SET TASK: Convert the stretch of entries from the line containing "From the wooden" through the line containing "Based on the photo, considering" into a Markdown table with the columns Row and Line, one numbered row per line and blank lines omitted.

↓

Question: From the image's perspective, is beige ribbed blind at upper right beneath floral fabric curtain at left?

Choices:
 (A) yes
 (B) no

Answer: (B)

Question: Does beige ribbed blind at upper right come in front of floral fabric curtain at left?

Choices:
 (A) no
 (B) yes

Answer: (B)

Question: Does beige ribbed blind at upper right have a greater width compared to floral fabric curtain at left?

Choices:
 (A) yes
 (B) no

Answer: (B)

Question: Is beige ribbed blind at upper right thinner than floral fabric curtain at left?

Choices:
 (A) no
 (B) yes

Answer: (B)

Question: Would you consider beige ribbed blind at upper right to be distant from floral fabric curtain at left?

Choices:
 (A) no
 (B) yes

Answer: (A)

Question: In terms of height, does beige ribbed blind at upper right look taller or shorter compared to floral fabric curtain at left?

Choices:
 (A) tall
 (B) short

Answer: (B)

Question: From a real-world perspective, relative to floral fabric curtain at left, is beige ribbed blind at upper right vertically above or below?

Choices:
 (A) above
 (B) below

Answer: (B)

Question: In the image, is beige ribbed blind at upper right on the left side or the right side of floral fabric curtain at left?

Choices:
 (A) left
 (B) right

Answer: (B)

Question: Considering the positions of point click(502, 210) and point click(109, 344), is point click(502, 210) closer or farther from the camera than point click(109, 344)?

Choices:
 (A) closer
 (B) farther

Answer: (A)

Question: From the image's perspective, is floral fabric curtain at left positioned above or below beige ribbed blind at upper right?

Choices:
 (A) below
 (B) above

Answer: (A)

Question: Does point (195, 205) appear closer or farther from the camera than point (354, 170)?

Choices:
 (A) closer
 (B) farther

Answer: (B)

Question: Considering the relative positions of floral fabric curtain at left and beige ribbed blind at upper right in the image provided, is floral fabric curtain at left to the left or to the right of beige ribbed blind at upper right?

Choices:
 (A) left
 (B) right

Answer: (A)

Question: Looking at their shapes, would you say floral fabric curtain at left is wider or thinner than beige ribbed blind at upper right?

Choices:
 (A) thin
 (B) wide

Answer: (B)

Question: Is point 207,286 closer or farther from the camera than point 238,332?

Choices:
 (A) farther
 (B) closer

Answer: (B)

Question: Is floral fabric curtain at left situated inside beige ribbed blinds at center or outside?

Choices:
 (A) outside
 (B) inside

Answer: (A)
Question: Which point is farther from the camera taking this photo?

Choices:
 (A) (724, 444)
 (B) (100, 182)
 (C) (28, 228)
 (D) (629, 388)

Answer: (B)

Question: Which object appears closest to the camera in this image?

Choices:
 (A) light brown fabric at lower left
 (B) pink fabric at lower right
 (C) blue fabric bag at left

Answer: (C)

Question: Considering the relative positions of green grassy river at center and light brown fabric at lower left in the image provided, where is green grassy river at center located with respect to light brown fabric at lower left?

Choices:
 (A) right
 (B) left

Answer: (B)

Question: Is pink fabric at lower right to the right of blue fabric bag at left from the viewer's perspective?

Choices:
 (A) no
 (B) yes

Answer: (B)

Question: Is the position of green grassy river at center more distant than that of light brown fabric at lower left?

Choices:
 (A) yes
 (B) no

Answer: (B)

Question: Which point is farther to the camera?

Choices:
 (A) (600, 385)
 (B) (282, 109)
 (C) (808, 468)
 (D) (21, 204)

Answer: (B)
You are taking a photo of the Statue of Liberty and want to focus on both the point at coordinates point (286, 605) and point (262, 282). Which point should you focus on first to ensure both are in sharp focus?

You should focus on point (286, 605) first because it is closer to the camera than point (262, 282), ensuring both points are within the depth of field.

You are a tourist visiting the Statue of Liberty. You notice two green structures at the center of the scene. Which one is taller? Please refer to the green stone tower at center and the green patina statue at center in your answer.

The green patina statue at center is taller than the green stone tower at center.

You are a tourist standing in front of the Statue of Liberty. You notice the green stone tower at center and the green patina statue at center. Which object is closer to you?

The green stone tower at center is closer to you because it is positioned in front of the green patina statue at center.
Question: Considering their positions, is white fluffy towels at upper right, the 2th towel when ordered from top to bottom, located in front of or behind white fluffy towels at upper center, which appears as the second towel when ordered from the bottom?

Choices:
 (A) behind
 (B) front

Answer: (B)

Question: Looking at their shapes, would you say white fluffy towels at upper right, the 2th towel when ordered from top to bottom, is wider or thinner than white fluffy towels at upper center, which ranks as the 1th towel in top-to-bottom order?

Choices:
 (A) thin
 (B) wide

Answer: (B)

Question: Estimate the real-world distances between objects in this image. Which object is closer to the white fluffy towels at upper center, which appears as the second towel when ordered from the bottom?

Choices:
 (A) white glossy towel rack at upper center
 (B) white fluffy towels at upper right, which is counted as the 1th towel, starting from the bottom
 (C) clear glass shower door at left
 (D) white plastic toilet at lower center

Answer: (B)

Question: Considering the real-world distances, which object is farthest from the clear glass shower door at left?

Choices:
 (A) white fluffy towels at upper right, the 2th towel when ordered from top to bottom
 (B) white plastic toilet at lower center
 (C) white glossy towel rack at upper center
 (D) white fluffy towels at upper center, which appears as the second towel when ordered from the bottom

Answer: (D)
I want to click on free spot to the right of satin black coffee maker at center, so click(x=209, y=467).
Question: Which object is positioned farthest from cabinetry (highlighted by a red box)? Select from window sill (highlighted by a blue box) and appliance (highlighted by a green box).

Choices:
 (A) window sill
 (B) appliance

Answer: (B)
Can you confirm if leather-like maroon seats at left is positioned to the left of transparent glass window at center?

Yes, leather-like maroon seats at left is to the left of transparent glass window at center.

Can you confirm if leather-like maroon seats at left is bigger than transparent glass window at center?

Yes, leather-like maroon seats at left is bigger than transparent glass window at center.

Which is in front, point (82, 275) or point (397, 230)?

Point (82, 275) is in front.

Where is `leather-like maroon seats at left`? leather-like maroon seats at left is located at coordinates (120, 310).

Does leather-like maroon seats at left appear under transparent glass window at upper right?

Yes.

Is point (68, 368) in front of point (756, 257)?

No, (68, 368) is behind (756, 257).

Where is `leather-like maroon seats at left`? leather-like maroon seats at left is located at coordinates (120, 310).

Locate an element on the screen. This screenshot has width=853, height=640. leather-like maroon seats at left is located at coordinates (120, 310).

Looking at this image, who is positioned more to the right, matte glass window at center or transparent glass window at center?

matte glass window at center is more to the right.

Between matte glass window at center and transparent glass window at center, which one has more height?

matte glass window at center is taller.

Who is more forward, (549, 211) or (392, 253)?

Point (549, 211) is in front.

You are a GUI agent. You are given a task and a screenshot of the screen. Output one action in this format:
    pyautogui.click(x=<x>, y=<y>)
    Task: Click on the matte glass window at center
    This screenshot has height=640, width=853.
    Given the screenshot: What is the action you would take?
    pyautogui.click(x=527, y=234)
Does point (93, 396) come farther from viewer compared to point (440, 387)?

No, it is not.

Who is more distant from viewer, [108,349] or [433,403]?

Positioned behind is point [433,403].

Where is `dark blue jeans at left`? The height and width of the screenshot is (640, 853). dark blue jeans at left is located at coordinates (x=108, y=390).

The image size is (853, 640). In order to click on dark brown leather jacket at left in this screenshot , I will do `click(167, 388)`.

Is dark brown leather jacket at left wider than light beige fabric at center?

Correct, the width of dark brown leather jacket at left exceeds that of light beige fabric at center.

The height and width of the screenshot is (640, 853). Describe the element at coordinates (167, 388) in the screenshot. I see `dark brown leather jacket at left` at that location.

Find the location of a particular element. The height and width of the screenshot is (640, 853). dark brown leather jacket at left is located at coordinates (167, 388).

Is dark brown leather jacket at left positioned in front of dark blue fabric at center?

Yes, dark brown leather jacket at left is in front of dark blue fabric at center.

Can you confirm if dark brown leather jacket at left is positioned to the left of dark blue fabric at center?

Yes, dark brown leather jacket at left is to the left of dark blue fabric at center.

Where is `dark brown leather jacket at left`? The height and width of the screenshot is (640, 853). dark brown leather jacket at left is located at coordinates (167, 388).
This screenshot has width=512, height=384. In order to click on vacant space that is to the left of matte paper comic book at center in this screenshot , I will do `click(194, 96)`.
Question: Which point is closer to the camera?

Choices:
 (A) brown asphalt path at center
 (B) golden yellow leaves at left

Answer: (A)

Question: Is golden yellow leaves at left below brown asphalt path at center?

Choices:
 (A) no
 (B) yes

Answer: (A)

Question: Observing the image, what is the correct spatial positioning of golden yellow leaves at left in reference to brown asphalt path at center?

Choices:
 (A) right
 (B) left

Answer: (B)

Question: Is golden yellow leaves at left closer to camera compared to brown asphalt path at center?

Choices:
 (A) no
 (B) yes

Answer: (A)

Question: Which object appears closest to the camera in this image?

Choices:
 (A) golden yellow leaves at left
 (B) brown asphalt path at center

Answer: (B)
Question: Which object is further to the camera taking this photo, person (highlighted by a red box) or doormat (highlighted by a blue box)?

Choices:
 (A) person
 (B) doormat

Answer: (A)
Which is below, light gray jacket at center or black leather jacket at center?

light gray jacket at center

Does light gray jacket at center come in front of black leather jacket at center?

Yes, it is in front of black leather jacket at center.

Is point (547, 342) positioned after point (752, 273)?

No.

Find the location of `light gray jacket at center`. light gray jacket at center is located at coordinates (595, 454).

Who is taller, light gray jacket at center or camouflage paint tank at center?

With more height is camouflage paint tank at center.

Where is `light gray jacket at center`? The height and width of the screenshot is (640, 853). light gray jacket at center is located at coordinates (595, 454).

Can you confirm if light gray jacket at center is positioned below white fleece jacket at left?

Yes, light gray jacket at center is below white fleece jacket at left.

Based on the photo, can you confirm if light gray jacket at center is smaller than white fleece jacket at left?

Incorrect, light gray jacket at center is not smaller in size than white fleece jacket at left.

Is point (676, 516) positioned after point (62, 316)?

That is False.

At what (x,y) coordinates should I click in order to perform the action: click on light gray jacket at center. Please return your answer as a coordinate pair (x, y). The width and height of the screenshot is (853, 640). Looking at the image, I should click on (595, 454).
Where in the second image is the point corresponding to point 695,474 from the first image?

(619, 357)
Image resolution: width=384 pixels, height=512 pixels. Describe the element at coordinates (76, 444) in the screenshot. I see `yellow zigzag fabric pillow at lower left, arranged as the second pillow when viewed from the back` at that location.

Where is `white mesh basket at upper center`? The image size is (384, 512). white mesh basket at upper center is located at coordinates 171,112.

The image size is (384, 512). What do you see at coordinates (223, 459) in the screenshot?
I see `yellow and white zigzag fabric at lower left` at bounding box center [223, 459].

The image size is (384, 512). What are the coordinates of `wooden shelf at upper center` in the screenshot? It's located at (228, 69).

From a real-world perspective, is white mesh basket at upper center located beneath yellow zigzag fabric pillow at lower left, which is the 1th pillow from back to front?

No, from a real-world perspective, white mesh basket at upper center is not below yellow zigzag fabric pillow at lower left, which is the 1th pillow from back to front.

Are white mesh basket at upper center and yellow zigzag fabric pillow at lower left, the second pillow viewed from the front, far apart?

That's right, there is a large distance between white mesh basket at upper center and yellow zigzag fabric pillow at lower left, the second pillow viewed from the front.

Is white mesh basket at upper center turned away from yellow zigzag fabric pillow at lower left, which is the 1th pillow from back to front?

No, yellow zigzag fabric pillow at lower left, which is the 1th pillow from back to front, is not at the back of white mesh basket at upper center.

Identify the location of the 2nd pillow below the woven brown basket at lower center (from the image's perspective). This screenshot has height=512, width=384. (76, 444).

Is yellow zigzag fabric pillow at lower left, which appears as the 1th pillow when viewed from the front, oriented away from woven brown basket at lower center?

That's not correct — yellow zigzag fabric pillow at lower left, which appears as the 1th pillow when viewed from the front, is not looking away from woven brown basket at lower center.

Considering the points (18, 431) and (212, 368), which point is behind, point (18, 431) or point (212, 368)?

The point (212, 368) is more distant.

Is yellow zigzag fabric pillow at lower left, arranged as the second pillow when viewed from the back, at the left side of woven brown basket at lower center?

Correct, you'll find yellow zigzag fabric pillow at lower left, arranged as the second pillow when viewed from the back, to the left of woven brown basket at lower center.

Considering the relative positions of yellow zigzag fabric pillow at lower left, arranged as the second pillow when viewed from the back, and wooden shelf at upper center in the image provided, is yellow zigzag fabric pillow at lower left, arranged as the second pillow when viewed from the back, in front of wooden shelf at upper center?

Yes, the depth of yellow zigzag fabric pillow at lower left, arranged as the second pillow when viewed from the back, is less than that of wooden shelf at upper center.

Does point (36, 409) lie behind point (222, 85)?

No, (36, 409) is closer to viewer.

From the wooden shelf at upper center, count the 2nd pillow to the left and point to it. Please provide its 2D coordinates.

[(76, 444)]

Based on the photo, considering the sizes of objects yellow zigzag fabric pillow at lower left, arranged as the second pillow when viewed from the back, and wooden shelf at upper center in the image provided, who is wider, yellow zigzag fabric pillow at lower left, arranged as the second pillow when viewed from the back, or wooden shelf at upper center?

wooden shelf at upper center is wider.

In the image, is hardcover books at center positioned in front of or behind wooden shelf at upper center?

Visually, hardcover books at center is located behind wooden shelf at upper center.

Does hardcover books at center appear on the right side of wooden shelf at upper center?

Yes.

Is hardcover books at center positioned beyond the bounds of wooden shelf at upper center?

↑

EXERCISE RESULT:
| Row | Line |
|---|---|
| 1 | From the wooden shelf at upper center, count the 2nd pillow to the left and point to it. Please provide its 2D coordinates. |
| 2 | [(76, 444)] |
| 3 | Based on the photo, considering the sizes of objects yellow zigzag fabric pillow at lower left, arranged as the second pillow when viewed from the back, and wooden shelf at upper center in the image provided, who is wider, yellow zigzag fabric pillow at lower left, arranged as the second pillow when viewed from the back, or wooden shelf at upper center? |